> PROVIDED RECORDS
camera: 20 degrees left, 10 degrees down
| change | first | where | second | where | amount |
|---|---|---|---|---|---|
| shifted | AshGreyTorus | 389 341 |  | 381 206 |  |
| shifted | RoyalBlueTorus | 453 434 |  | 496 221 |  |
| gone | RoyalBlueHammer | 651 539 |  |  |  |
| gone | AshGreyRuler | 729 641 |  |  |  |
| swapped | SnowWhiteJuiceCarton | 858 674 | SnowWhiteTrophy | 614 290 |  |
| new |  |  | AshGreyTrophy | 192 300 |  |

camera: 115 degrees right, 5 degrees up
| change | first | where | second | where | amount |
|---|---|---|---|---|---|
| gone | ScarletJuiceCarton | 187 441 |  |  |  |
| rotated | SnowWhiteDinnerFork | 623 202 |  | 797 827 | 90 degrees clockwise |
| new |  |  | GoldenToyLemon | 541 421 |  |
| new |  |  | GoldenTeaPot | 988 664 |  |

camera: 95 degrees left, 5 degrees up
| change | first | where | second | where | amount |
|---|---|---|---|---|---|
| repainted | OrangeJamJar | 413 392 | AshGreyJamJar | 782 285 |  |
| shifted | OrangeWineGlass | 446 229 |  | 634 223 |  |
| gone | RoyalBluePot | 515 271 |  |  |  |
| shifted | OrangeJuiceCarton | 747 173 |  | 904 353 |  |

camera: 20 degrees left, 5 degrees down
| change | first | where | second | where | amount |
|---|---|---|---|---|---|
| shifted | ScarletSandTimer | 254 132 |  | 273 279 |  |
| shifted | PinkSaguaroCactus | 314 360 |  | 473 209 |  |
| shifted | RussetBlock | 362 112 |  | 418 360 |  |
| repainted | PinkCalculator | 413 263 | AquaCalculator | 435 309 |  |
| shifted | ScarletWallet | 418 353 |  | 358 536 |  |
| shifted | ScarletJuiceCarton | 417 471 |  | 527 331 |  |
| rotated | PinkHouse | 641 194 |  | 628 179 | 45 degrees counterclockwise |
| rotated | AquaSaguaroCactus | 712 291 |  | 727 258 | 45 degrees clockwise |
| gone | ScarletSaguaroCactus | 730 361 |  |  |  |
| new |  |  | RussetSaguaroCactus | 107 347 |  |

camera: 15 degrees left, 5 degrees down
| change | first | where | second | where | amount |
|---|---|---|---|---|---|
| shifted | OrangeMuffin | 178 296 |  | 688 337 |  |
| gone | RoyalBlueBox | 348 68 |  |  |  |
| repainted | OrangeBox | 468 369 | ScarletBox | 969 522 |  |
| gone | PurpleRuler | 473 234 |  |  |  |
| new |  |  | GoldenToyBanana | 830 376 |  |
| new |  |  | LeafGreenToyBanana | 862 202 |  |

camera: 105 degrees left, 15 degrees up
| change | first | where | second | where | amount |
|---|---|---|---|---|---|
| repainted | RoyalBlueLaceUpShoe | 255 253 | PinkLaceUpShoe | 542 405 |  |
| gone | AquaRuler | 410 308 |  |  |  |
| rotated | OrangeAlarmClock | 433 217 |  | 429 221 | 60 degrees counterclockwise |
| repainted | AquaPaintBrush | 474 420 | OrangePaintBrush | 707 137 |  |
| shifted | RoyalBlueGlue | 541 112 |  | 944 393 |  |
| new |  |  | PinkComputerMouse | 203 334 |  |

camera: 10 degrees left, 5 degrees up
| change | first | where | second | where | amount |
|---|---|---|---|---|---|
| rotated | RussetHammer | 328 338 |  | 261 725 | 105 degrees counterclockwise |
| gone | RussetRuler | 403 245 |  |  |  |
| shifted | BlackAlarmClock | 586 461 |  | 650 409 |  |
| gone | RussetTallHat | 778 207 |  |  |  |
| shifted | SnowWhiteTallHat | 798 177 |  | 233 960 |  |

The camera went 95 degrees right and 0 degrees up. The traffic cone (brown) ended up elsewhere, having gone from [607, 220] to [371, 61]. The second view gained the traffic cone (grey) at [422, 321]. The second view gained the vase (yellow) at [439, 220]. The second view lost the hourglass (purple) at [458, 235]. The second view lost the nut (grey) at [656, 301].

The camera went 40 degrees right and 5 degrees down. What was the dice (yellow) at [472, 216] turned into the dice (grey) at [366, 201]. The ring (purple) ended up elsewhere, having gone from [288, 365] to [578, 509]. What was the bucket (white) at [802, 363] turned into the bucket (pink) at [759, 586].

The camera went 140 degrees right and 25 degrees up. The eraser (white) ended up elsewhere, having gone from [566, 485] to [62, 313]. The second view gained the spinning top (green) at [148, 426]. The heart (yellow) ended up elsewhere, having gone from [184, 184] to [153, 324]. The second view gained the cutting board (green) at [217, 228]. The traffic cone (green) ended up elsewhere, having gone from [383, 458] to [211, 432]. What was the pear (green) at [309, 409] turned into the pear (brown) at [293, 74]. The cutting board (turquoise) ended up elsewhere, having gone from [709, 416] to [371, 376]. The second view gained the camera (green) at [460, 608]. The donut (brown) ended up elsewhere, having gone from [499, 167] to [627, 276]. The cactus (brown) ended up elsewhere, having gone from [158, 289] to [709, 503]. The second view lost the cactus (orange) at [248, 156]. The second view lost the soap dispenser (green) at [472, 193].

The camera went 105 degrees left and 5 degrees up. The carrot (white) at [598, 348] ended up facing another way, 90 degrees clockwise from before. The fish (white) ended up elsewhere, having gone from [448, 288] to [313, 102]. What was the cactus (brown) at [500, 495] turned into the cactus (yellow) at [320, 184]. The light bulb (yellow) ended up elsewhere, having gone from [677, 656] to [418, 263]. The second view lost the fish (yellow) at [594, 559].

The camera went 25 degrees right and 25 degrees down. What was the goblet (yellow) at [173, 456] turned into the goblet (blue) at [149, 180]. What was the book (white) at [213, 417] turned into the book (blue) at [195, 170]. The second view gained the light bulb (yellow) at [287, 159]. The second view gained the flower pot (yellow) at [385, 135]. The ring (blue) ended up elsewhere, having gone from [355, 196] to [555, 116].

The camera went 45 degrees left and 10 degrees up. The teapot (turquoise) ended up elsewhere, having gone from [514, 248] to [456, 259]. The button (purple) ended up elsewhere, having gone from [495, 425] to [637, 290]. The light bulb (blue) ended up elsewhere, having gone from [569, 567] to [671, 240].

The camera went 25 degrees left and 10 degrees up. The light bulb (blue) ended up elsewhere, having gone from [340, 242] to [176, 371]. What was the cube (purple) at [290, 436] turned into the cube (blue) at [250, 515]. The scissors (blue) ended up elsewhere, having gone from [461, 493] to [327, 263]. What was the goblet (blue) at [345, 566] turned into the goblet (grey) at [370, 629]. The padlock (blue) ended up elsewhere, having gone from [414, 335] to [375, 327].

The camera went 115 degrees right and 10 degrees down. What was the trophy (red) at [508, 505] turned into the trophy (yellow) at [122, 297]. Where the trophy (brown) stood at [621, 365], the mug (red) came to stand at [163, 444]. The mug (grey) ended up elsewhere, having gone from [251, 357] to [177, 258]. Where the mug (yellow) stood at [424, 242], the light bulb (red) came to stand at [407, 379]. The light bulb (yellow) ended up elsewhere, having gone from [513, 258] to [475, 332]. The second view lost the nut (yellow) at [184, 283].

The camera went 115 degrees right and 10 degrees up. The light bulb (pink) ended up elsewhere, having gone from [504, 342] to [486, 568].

> WHAT IS BEING ASKED
Begin at the first line of the material and transcribe each line exactly. End with the line containing "swapped | SnowWhiteJuiceCarton", and give nothing else.

> RESULT BELOW
camera: 20 degrees left, 10 degrees down
| change | first | where | second | where | amount |
|---|---|---|---|---|---|
| shifted | AshGreyTorus | 389 341 |  | 381 206 |  |
| shifted | RoyalBlueTorus | 453 434 |  | 496 221 |  |
| gone | RoyalBlueHammer | 651 539 |  |  |  |
| gone | AshGreyRuler | 729 641 |  |  |  |
| swapped | SnowWhiteJuiceCarton | 858 674 | SnowWhiteTrophy | 614 290 |  |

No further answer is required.